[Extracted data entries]
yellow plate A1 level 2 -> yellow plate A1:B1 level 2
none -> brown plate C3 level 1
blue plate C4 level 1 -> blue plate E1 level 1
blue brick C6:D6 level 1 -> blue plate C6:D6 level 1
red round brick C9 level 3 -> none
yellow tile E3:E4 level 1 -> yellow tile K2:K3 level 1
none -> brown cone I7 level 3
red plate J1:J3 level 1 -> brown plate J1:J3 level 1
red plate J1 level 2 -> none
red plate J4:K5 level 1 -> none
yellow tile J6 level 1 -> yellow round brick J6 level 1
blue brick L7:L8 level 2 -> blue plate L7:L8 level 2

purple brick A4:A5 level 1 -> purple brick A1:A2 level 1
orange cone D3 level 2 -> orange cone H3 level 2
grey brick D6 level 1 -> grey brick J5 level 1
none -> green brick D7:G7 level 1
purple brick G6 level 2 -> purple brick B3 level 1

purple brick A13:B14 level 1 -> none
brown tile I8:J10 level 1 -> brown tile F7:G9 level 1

---

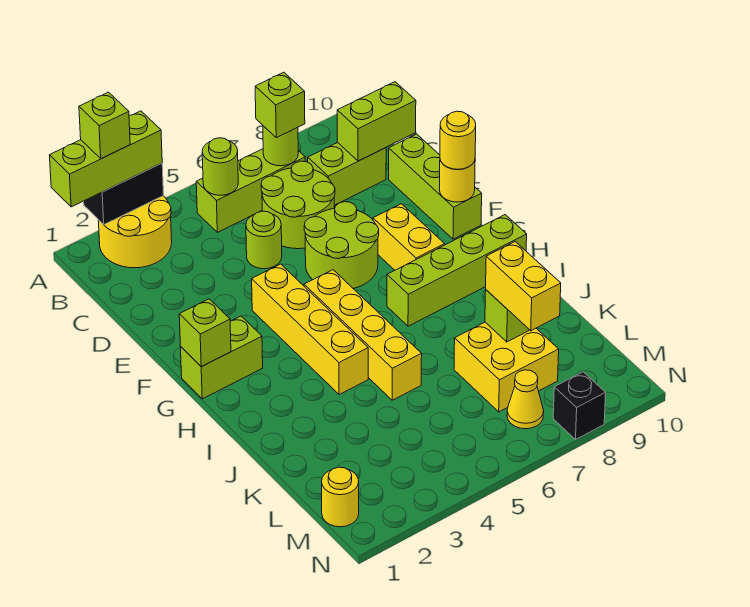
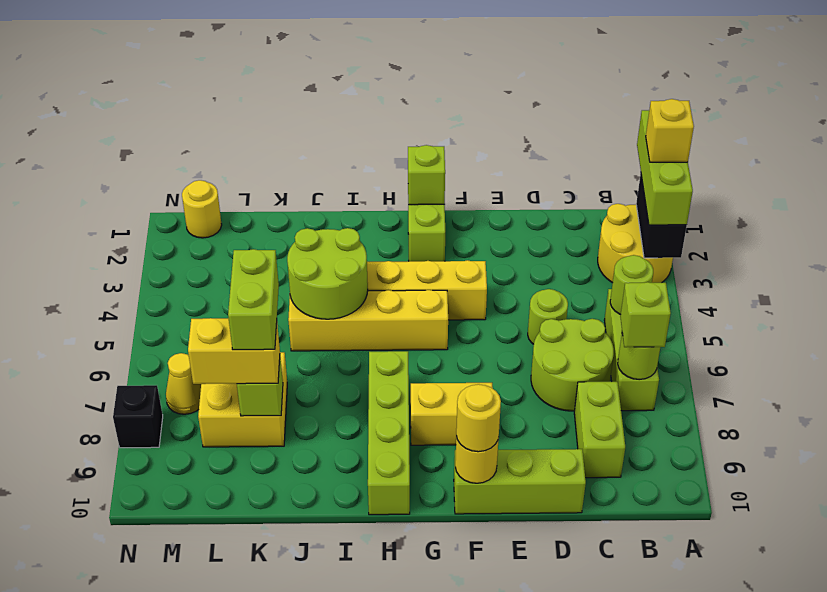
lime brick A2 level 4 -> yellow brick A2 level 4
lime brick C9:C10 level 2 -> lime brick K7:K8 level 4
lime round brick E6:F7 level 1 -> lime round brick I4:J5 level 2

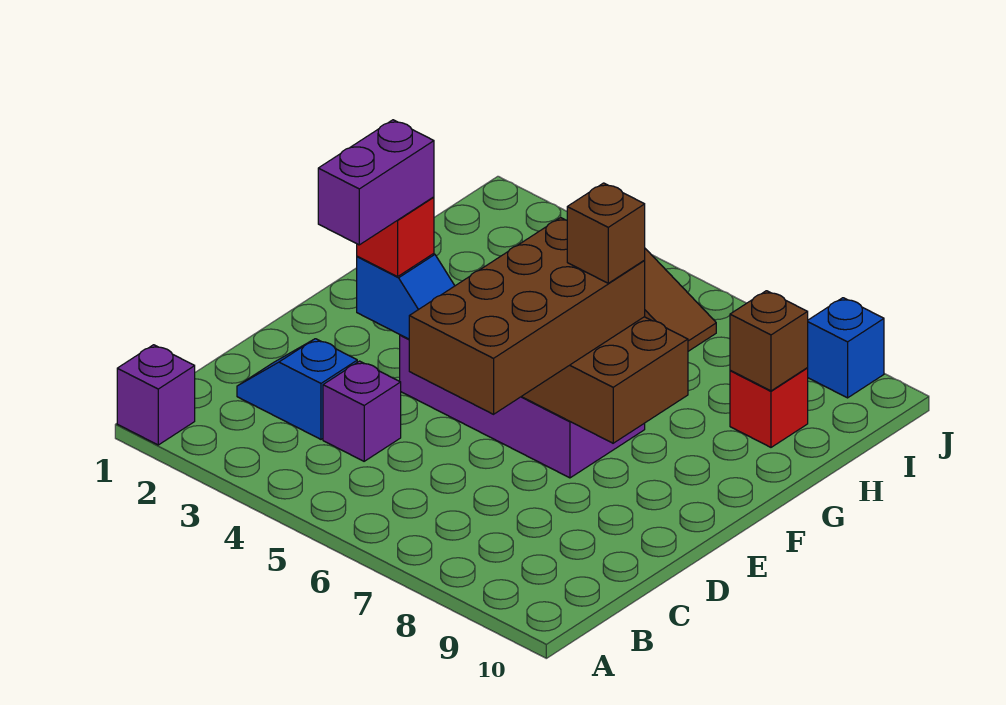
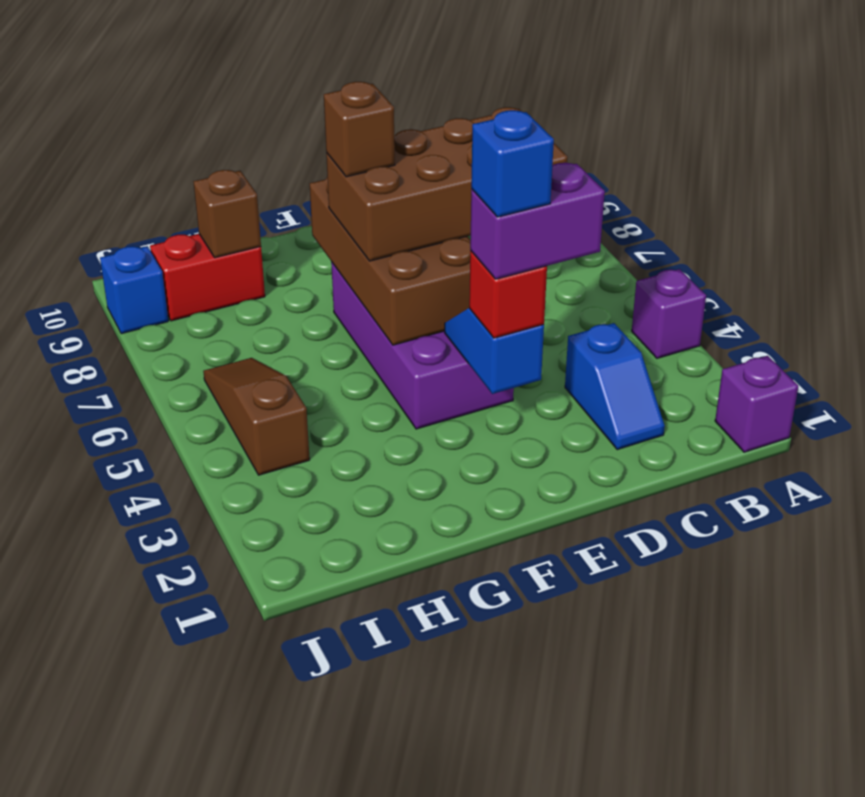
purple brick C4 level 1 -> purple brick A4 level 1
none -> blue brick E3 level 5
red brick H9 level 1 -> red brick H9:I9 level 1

---

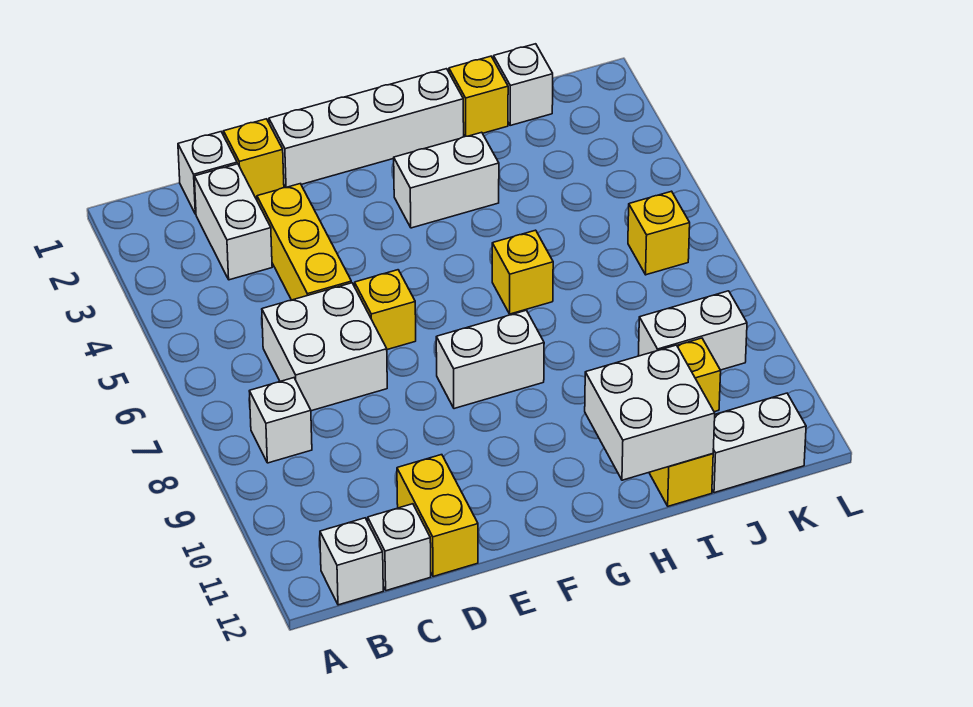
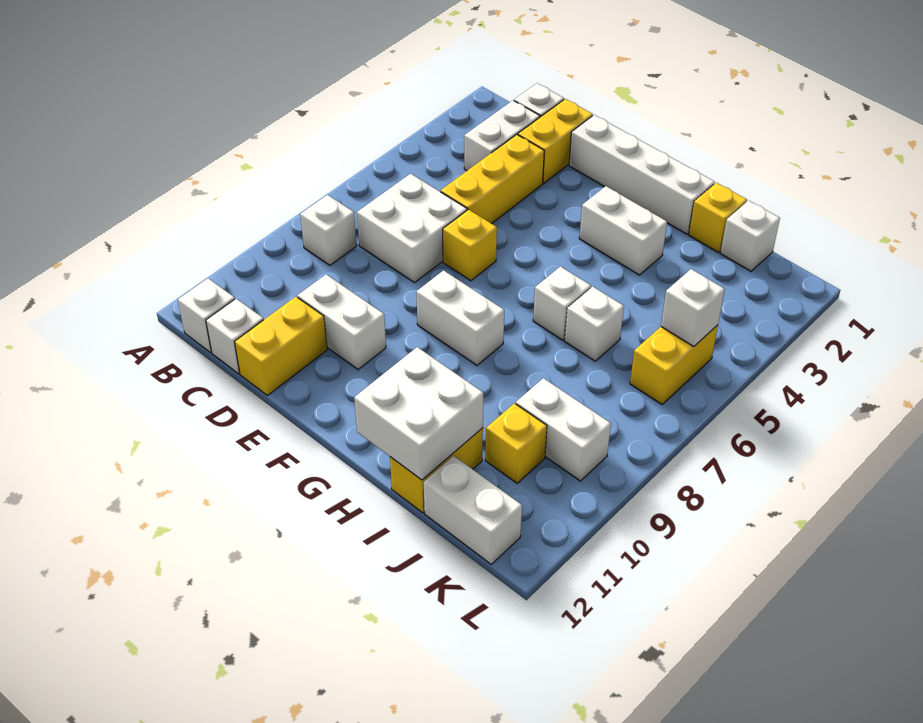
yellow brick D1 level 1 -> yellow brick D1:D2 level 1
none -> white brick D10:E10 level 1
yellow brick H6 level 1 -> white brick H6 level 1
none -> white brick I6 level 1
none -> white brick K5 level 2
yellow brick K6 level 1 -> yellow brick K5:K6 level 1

> Instructions to follow
Scan the records above for the lines holding "purple brick A13:B14 level 1 -> none" and "brown tile I8:J10". Transcribe those two and every line between them word for word, and no others.

> Task result
purple brick A13:B14 level 1 -> none
brown tile I8:J10 level 1 -> brown tile F7:G9 level 1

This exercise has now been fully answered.